Set out exactly every line of the entries below, starting at the line that holds "blue house: 1 -> 4" and stopping after the line that holds "pink truck: 3 -> 0".

_Task material_
◇ ◇ ◇ ◇ ◇

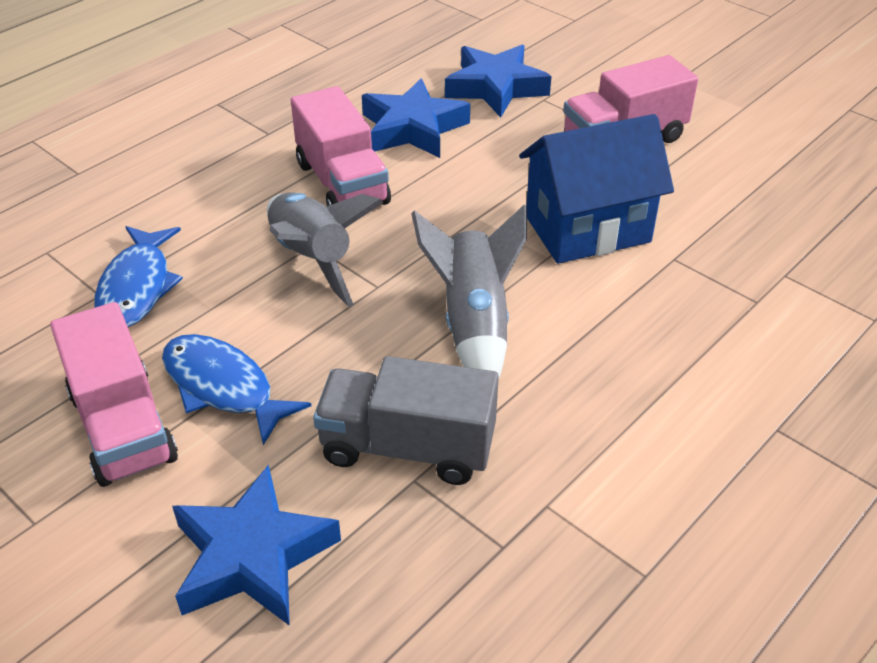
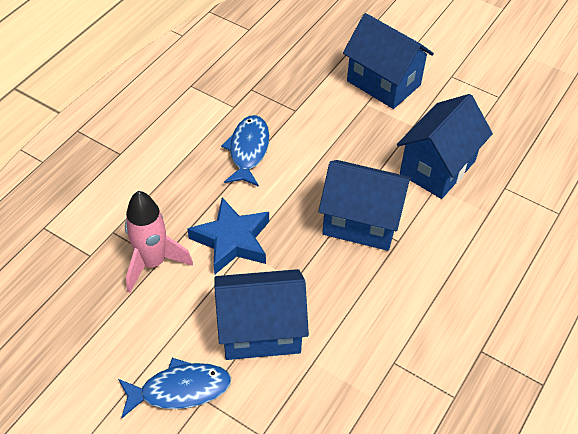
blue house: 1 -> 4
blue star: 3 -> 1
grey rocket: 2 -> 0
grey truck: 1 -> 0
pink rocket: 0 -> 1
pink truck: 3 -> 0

◇ ◇ ◇ ◇ ◇

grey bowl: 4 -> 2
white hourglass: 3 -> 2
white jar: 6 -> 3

◇ ◇ ◇ ◇ ◇

_Response_
blue house: 1 -> 4
blue star: 3 -> 1
grey rocket: 2 -> 0
grey truck: 1 -> 0
pink rocket: 0 -> 1
pink truck: 3 -> 0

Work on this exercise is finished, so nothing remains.